[Stored items from a collection]

——————————

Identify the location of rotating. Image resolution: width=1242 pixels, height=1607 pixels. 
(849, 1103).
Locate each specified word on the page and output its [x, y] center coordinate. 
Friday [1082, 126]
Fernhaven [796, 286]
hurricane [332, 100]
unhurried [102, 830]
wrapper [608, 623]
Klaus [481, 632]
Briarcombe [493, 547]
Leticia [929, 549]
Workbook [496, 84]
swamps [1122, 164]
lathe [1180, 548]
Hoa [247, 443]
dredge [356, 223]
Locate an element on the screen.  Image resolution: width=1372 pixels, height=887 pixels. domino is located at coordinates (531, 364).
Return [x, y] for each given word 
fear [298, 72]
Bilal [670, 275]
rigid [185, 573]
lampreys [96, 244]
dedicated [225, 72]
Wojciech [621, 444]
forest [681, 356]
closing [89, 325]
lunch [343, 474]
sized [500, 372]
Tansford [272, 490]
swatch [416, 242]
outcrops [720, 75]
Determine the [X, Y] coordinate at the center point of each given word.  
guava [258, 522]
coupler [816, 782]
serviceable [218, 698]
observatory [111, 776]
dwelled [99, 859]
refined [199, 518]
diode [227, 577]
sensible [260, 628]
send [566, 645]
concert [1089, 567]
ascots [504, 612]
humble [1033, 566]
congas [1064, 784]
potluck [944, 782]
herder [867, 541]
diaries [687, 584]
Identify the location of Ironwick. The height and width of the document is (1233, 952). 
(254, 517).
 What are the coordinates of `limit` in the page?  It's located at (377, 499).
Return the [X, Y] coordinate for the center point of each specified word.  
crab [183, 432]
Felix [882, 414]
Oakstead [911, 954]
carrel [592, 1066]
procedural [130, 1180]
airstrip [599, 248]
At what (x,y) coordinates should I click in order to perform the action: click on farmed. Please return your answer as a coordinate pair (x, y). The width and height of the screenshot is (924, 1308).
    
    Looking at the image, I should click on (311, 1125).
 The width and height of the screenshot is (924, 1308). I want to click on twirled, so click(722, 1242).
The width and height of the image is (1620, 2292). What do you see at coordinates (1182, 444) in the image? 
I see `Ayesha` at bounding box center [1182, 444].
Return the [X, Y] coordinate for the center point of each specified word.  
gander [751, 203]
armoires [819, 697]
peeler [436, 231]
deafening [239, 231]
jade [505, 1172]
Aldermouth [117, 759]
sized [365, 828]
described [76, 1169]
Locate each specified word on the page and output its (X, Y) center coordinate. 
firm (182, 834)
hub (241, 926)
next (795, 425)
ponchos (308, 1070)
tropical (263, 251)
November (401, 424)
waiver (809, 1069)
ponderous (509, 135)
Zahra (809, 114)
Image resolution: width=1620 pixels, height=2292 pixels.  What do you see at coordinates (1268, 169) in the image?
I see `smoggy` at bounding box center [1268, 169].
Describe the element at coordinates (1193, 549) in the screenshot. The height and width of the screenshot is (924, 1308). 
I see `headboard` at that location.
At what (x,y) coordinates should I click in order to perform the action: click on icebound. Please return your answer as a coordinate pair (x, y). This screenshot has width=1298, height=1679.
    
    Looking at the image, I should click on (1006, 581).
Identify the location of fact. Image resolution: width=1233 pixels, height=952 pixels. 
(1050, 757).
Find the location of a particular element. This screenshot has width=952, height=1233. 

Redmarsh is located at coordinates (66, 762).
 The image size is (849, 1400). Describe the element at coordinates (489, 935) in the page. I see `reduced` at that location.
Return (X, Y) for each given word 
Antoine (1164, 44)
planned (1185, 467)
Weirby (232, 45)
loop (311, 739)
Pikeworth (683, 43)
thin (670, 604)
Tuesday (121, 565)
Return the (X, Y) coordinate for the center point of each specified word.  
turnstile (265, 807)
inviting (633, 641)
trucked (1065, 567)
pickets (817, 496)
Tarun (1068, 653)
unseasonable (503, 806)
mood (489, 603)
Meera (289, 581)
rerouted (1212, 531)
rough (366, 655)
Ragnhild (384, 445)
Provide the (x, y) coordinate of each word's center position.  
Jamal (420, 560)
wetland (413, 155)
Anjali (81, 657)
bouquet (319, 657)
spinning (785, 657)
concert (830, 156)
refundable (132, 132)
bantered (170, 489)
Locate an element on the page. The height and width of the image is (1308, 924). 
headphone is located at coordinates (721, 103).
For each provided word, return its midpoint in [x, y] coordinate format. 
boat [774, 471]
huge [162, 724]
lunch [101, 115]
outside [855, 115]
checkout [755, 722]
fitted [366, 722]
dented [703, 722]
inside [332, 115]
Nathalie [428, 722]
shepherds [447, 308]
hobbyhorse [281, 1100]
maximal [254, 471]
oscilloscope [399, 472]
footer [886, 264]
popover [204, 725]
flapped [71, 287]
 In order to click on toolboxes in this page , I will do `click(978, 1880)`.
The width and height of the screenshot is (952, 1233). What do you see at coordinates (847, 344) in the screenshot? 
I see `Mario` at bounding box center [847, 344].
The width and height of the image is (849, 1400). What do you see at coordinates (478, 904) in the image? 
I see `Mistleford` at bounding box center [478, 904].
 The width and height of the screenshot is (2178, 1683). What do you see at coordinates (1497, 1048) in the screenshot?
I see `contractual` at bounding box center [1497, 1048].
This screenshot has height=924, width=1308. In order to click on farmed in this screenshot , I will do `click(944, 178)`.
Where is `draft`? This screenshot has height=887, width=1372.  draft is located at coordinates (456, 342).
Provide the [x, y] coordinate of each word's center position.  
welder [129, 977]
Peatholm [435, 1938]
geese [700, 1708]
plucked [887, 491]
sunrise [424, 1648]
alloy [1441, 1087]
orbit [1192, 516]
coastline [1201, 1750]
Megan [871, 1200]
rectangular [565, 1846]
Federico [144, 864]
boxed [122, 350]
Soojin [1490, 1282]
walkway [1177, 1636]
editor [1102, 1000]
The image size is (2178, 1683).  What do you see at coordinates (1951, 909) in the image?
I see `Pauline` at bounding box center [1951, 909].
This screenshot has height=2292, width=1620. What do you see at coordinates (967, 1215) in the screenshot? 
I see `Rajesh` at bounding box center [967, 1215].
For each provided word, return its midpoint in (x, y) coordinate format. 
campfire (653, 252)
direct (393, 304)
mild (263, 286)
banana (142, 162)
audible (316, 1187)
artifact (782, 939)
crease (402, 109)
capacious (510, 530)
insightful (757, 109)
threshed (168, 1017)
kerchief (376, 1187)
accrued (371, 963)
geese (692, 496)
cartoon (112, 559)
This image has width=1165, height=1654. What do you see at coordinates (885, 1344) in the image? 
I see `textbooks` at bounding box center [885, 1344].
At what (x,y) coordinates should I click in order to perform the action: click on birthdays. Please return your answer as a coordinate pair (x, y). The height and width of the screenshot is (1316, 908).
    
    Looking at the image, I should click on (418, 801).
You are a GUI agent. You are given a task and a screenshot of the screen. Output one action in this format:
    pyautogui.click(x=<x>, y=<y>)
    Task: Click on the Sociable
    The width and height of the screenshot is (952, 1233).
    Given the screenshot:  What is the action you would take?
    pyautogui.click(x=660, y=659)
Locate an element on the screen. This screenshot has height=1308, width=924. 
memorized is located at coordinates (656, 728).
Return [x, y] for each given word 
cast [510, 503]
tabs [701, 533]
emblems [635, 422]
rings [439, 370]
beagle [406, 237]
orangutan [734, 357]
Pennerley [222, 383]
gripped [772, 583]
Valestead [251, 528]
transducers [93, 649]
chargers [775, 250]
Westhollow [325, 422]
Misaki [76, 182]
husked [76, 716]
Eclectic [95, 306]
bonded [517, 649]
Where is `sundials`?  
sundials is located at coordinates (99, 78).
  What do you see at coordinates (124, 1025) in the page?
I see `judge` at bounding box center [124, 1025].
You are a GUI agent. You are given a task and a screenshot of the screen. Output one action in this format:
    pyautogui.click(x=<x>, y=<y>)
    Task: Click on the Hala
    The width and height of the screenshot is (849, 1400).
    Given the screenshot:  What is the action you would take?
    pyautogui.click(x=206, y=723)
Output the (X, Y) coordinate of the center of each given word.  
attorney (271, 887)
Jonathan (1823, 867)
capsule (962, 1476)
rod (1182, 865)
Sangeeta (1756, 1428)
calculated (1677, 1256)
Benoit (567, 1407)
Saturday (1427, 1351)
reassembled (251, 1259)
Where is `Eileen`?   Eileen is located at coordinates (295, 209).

——————————

- _Task goal_
Copy out the rows exactly, from the one containing "Meera (289, 581)" through the one containing "oscilloscope [399, 472]", both included.

- _Correct result_
Meera (289, 581)
rerouted (1212, 531)
rough (366, 655)
Ragnhild (384, 445)
Provide the (x, y) coordinate of each word's center position.  
Jamal (420, 560)
wetland (413, 155)
Anjali (81, 657)
bouquet (319, 657)
spinning (785, 657)
concert (830, 156)
refundable (132, 132)
bantered (170, 489)
Locate an element on the page. The height and width of the image is (1308, 924). 
headphone is located at coordinates (721, 103).
For each provided word, return its midpoint in [x, y] coordinate format. 
boat [774, 471]
huge [162, 724]
lunch [101, 115]
outside [855, 115]
checkout [755, 722]
fitted [366, 722]
dented [703, 722]
inside [332, 115]
Nathalie [428, 722]
shepherds [447, 308]
hobbyhorse [281, 1100]
maximal [254, 471]
oscilloscope [399, 472]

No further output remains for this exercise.